## Exercise brief
The reply should contain the full listing exactly as written and no pictures at all.

## Data provided
· · · · · · ·

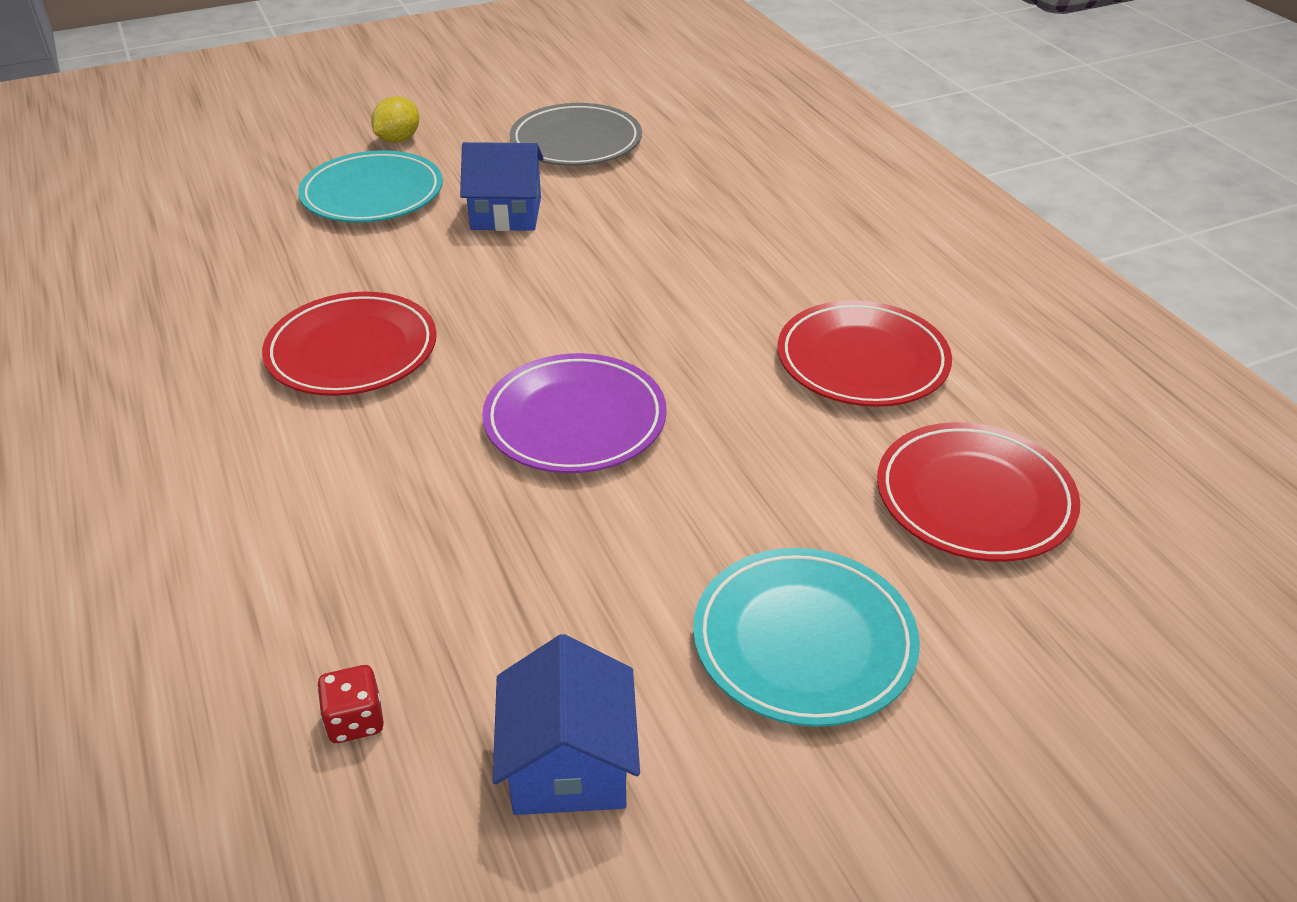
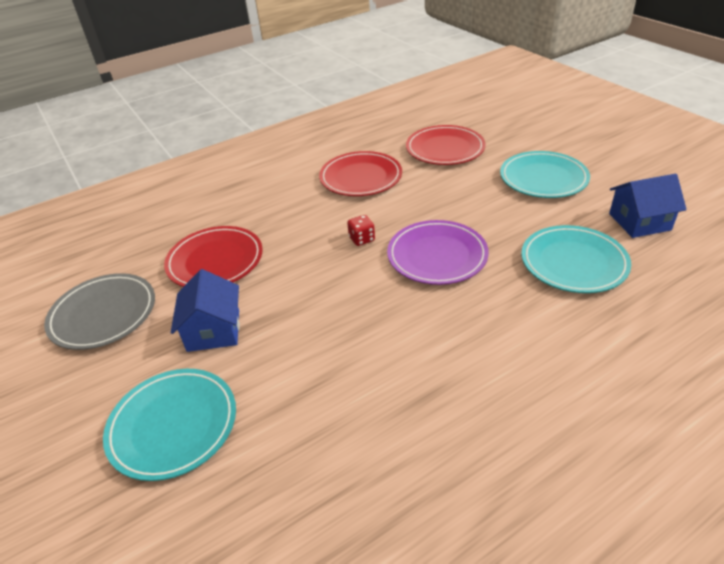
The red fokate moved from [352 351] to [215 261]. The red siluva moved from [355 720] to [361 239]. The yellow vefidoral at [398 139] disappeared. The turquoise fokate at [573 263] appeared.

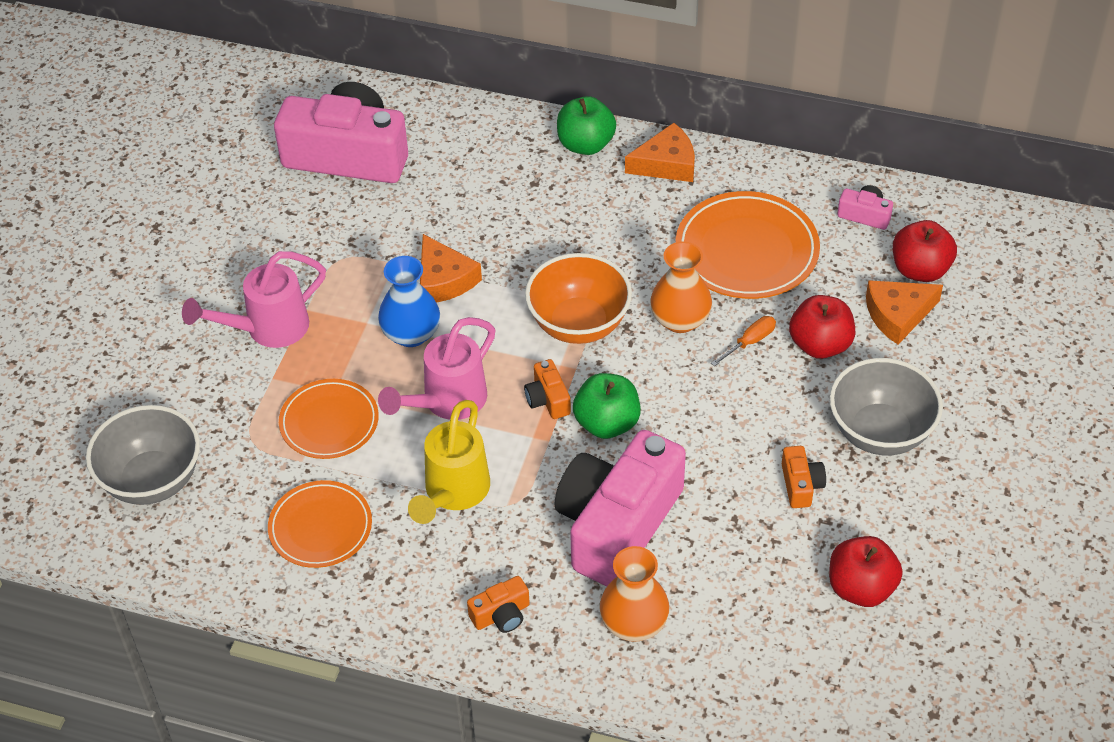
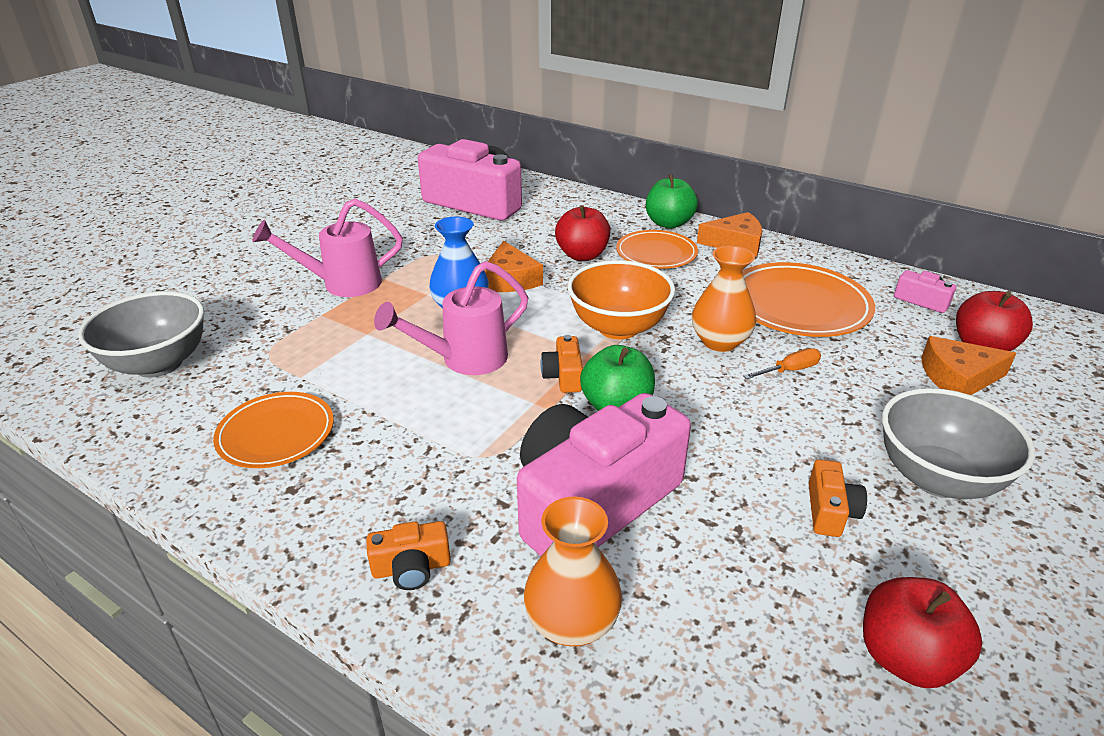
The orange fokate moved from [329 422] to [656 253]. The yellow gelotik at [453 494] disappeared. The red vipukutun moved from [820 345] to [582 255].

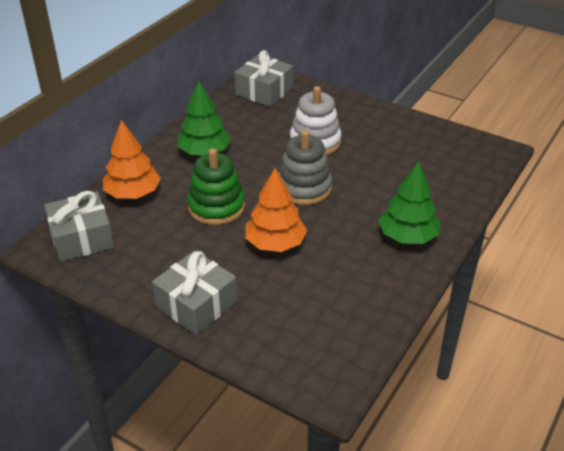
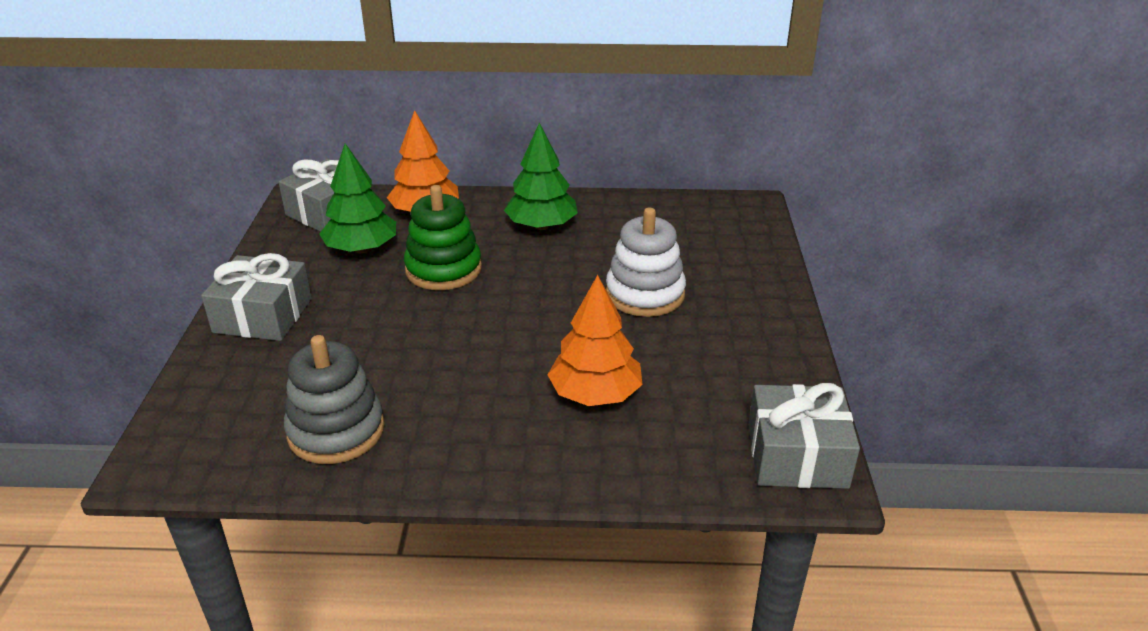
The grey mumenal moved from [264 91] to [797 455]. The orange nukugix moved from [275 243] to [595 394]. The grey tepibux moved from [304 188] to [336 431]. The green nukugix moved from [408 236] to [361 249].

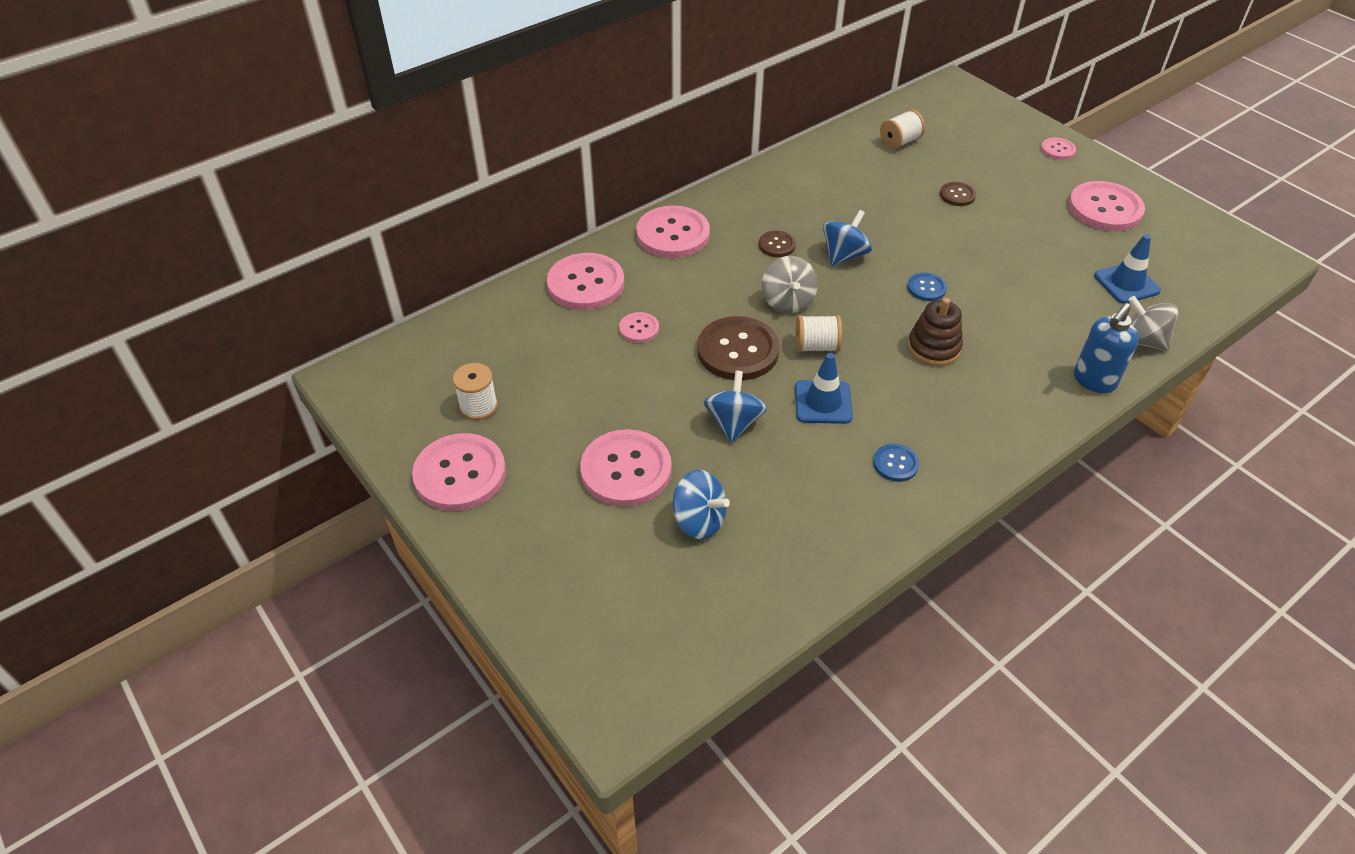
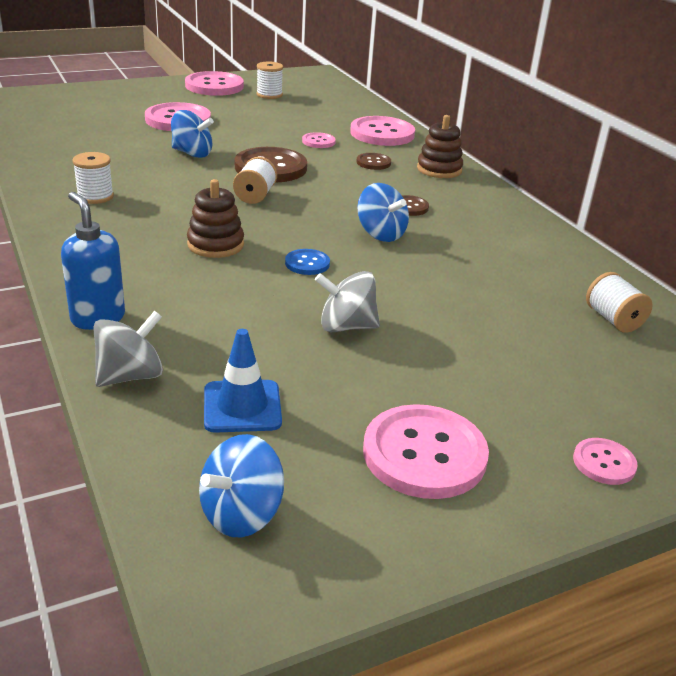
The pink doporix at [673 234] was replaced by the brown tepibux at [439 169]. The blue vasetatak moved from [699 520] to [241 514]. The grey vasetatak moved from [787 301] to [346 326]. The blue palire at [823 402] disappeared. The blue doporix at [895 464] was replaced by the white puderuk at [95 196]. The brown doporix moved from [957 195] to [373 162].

· · · · · · ·

## Answer for the task
The red fokate moved from [352 351] to [215 261]. The red siluva moved from [355 720] to [361 239]. The yellow vefidoral at [398 139] disappeared. The turquoise fokate at [573 263] appeared.

The orange fokate moved from [329 422] to [656 253]. The yellow gelotik at [453 494] disappeared. The red vipukutun moved from [820 345] to [582 255].

The grey mumenal moved from [264 91] to [797 455]. The orange nukugix moved from [275 243] to [595 394]. The grey tepibux moved from [304 188] to [336 431]. The green nukugix moved from [408 236] to [361 249].

The pink doporix at [673 234] was replaced by the brown tepibux at [439 169]. The blue vasetatak moved from [699 520] to [241 514]. The grey vasetatak moved from [787 301] to [346 326]. The blue palire at [823 402] disappeared. The blue doporix at [895 464] was replaced by the white puderuk at [95 196]. The brown doporix moved from [957 195] to [373 162].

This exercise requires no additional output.